> [STATED GOAL] Please locate every line in the records below that contains the string "treble", with matching case, and copy each of those lines.

> [DATA]

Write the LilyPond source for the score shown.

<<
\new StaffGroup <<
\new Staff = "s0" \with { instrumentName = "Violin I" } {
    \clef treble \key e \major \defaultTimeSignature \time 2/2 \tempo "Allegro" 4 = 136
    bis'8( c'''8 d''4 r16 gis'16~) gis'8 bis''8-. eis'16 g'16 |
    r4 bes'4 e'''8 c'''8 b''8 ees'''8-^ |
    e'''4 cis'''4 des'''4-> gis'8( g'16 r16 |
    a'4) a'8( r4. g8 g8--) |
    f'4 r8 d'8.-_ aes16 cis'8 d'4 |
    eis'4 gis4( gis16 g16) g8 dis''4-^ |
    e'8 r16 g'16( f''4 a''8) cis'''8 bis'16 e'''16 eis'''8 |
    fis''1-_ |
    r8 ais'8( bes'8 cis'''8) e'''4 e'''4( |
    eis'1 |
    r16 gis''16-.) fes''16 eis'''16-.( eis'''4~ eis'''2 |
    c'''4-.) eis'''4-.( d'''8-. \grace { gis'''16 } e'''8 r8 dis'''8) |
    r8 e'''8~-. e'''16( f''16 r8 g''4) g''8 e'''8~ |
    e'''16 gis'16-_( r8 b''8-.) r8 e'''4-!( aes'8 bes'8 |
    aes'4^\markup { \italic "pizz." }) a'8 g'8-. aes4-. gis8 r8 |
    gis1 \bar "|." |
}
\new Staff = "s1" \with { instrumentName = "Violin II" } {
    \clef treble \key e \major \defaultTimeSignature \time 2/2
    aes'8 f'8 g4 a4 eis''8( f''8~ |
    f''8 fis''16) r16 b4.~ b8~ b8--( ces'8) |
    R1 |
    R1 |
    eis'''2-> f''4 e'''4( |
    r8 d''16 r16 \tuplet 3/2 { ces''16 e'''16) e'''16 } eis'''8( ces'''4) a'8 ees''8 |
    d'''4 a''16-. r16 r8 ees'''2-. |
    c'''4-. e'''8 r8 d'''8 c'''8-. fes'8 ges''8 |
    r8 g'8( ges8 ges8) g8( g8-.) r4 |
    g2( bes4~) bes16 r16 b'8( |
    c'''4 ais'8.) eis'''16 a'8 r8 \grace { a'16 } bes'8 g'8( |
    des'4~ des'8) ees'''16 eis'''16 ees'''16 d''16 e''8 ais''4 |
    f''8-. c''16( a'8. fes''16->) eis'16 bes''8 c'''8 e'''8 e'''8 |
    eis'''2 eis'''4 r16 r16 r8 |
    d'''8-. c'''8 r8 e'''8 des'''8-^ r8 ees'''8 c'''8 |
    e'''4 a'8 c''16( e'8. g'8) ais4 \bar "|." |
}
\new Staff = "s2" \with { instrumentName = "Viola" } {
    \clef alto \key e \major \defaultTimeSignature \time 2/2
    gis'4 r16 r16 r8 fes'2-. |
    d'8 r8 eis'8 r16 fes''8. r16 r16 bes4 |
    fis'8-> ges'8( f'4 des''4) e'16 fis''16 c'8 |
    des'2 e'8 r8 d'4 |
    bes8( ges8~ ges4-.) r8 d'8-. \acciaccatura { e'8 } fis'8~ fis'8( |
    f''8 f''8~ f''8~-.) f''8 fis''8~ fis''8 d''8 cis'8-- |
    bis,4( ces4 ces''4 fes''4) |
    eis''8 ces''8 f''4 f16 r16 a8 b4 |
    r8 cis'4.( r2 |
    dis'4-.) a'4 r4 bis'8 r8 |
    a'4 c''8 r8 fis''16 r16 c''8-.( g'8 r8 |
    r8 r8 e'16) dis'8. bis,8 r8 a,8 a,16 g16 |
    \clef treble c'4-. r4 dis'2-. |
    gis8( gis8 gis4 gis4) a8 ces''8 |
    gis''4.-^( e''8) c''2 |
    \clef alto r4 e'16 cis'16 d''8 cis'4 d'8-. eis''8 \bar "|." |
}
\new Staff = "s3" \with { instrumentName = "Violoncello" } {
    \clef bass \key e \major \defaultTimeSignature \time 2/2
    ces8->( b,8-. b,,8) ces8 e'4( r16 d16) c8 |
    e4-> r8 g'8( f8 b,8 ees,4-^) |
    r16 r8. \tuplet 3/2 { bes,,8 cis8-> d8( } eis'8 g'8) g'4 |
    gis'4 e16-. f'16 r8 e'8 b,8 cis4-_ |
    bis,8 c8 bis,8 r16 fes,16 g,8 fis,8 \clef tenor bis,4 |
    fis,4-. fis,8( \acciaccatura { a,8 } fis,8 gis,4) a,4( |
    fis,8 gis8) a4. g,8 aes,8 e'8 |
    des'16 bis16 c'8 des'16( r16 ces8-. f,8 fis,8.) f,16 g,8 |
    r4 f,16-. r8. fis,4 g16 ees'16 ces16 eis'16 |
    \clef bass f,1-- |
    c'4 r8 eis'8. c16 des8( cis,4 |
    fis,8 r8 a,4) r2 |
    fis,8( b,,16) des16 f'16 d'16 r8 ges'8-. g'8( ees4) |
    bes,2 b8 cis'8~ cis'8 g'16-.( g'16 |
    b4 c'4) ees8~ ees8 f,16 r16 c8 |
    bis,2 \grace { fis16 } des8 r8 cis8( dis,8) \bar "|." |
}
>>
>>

> [WRITTEN SOLUTION]
    \clef treble \key e \major \defaultTimeSignature \time 2/2 \tempo "Allegro" 4 = 136
    \clef treble \key e \major \defaultTimeSignature \time 2/2
    \clef treble c'4-. r4 dis'2-. |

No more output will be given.